* **DATA EXTRACT**
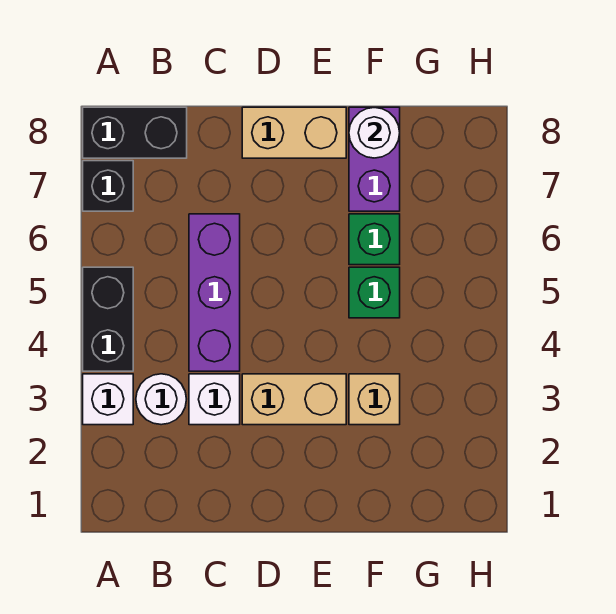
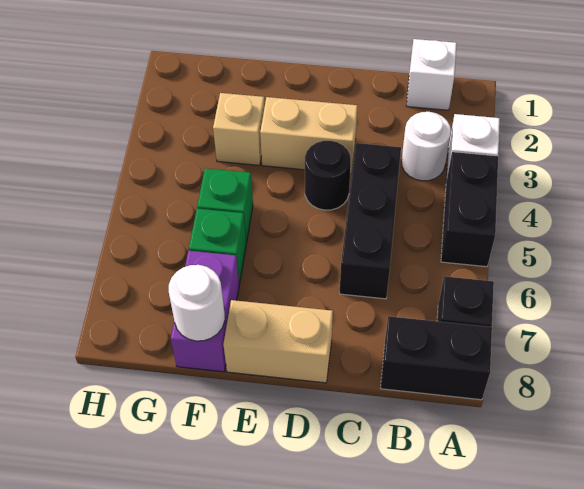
white brick C3 level 1 -> white brick B1 level 1
purple brick C4:C6 level 1 -> black brick C4:C6 level 1
none -> black round brick D4 level 1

* **WHAT IS REQUIRED**
Would you show each line of the listing above that has the string "black"?

* **ANSWER TO THIS PROBLEM**
purple brick C4:C6 level 1 -> black brick C4:C6 level 1
none -> black round brick D4 level 1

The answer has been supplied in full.